WORK TO COMPLETE: Go through the data and count the lines holding the string "botón". Write only the number.

RECORDS SUPPLIED:
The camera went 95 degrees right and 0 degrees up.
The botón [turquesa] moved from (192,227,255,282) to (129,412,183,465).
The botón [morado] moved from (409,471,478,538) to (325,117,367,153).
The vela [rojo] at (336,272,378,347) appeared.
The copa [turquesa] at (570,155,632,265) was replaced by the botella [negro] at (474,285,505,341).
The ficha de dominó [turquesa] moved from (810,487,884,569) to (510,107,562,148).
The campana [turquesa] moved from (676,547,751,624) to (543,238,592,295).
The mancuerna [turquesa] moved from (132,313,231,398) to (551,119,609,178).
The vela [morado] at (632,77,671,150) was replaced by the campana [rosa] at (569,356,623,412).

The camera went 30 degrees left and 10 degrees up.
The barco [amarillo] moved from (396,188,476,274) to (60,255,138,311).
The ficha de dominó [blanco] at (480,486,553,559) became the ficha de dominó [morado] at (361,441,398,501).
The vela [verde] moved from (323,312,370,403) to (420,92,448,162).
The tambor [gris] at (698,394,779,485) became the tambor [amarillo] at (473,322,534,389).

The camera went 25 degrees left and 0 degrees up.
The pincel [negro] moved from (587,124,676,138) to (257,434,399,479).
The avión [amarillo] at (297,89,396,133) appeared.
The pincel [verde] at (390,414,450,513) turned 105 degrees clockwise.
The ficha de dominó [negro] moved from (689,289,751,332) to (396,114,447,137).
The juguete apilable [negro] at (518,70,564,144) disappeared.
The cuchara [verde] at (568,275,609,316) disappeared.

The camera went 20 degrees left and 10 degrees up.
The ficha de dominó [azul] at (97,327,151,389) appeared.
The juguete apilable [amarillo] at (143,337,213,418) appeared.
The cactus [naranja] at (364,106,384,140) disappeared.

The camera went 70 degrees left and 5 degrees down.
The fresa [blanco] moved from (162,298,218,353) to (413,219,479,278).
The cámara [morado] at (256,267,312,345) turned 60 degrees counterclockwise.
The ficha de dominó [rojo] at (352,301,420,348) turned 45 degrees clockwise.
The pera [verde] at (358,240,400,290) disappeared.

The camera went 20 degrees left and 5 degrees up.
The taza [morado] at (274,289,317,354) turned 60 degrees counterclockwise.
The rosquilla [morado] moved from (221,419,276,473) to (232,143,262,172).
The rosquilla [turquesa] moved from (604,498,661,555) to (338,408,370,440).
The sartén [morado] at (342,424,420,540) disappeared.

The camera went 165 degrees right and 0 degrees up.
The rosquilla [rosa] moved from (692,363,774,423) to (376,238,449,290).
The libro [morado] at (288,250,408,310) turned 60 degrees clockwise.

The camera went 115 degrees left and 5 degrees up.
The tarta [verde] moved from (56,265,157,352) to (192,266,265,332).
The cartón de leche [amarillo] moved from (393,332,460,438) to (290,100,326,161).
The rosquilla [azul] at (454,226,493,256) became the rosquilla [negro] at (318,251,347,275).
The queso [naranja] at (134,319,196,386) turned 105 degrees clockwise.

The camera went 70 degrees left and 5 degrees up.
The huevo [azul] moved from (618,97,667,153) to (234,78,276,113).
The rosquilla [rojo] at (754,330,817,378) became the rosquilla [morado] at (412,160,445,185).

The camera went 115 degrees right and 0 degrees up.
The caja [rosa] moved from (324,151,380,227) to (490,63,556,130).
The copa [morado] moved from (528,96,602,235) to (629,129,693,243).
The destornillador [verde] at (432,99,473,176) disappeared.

EXPECTED OUTPUT: 2